*Exercise goal*:
Show every line below where "cyan" appears.

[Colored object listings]
□ □ □ □
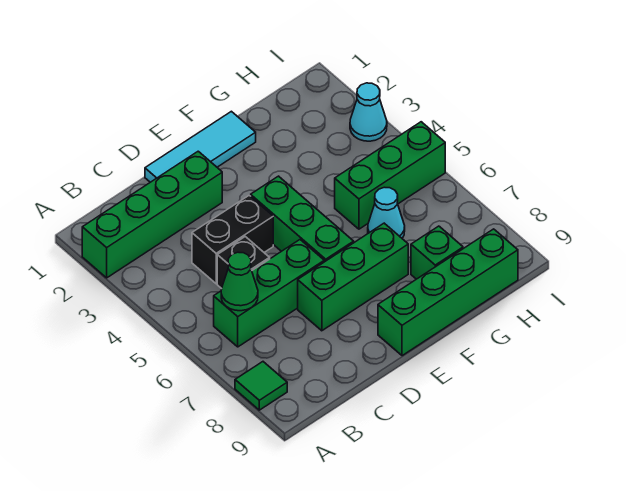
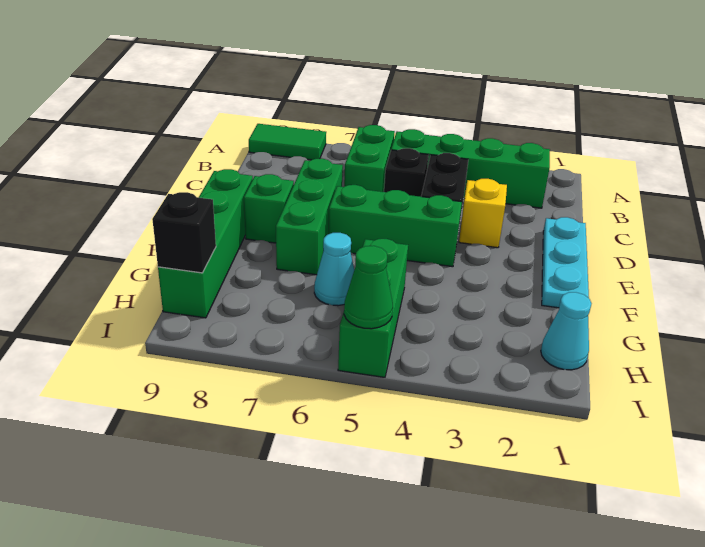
green brick A2:D2 level 1 -> green brick B2:B5 level 1
green tile A8 level 1 -> green tile A8:A9 level 1
green brick B6:D6 level 1 -> green brick B6:C6 level 1
green cone B6 level 2 -> green cone I5 level 2
cyan tile D1:F1 level 1 -> cyan plate D1:F1 level 1
none -> yellow brick D3 level 1
green brick G8 level 1 -> green brick E8 level 1
none -> black brick H9 level 2
cyan cone I3 level 1 -> cyan cone H1 level 1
□ □ □ □
*Response area*:
cyan tile D1:F1 level 1 -> cyan plate D1:F1 level 1
cyan cone I3 level 1 -> cyan cone H1 level 1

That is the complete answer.